---------- DATA SUPPLIED

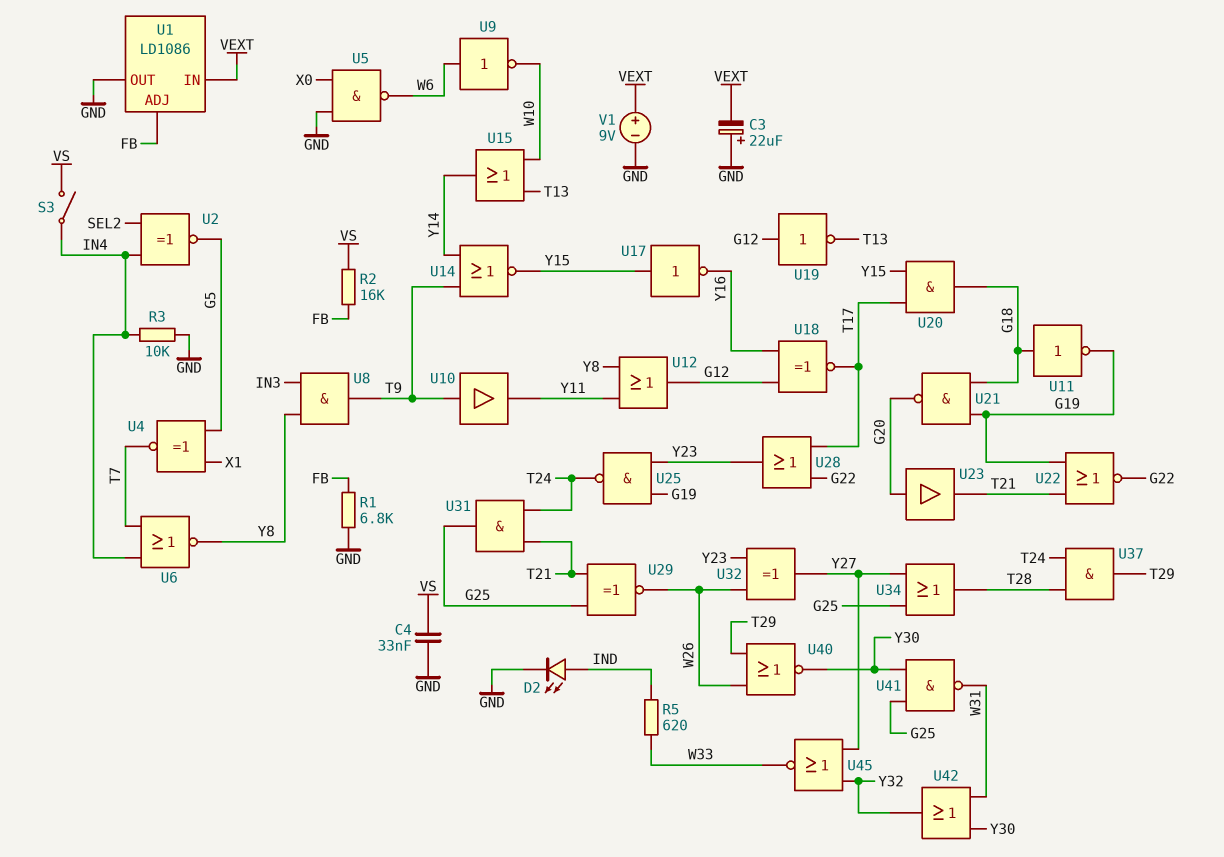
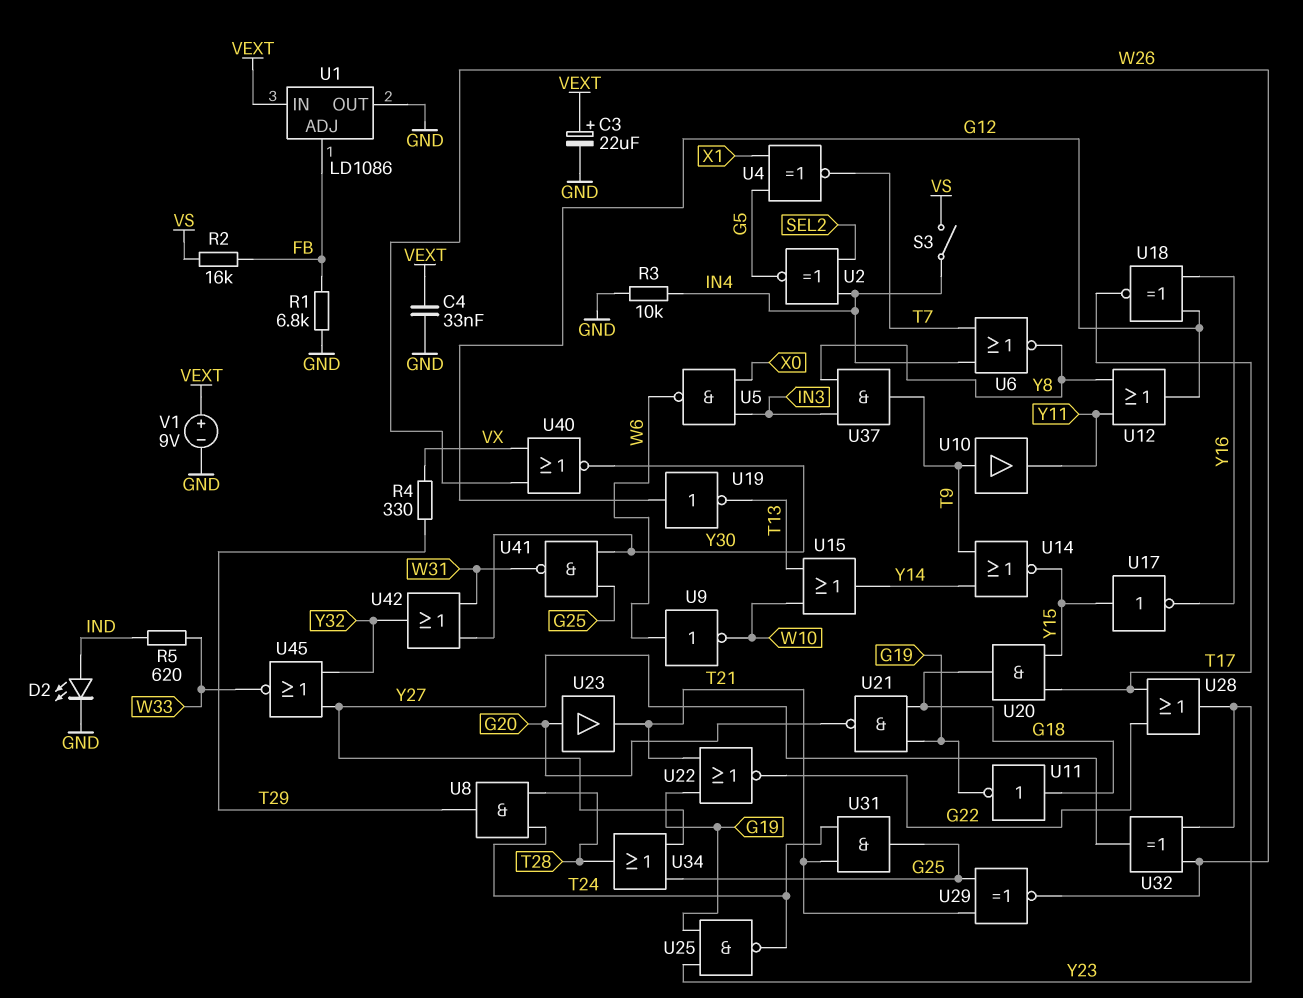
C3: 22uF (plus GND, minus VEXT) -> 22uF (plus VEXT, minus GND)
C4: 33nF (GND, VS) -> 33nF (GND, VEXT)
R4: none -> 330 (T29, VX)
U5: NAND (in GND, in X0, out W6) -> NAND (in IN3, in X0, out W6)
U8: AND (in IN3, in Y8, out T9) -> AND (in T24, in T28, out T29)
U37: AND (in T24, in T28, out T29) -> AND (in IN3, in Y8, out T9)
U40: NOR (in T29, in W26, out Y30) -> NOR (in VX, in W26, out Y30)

--------------------
---------- DATA SUPPLIED

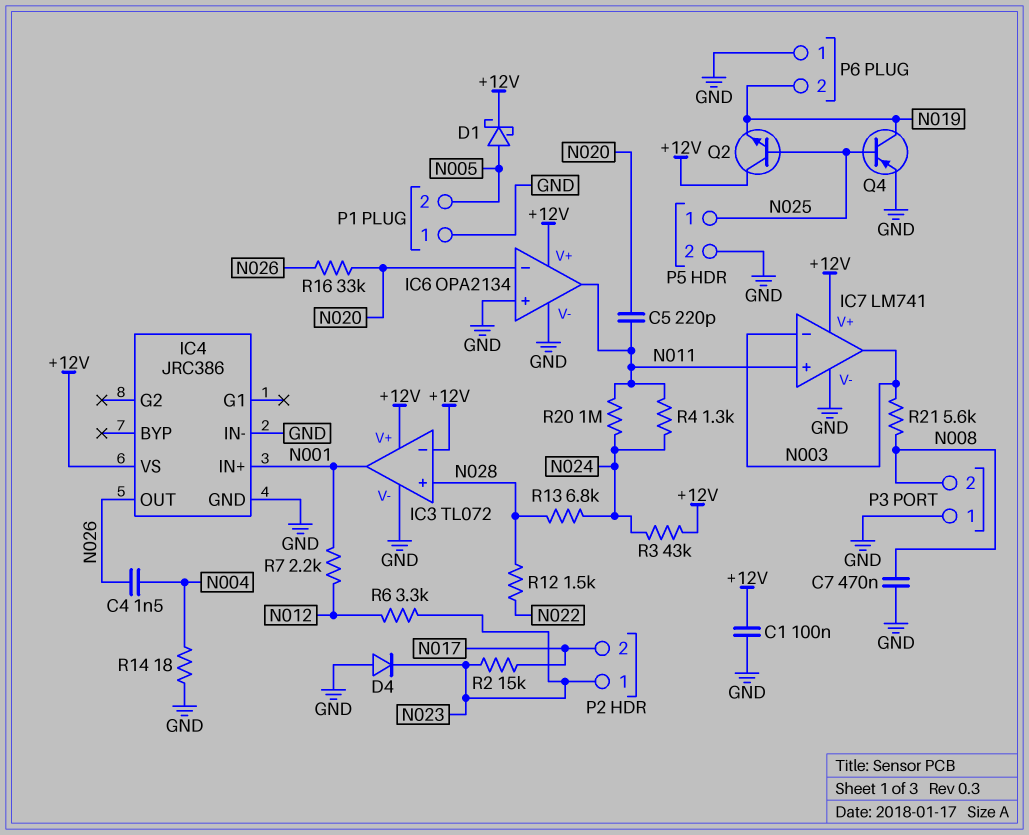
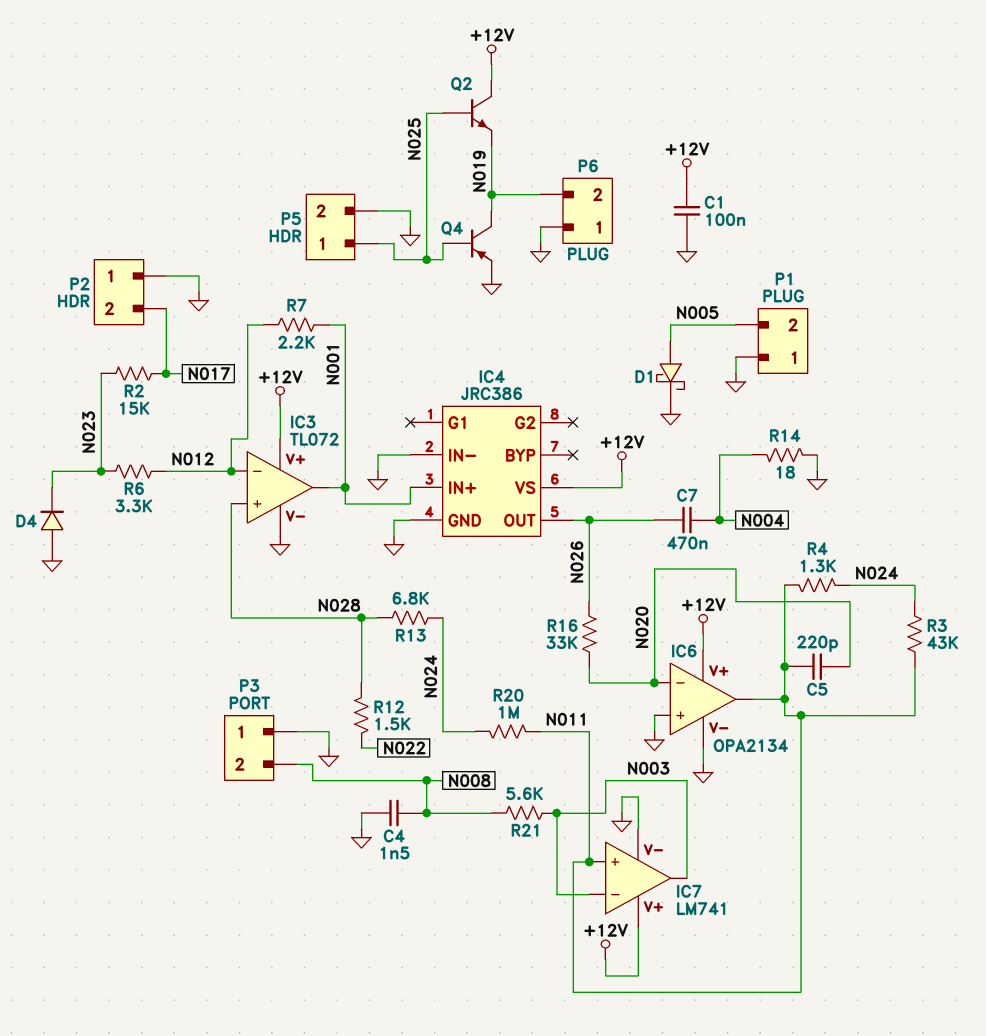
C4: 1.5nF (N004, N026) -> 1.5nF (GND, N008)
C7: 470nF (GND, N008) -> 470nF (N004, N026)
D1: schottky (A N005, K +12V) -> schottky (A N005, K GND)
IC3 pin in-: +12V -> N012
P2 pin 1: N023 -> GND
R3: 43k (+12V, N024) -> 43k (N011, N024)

--------------------

» REQUIREMENT
Using the listing above, copy exactly the line that contains "U8: AND (in", the line that contains "U40: NOR (in", and each line that falls between them.

» OUTPUT FOR THIS EXERCISE
U8: AND (in IN3, in Y8, out T9) -> AND (in T24, in T28, out T29)
U37: AND (in T24, in T28, out T29) -> AND (in IN3, in Y8, out T9)
U40: NOR (in T29, in W26, out Y30) -> NOR (in VX, in W26, out Y30)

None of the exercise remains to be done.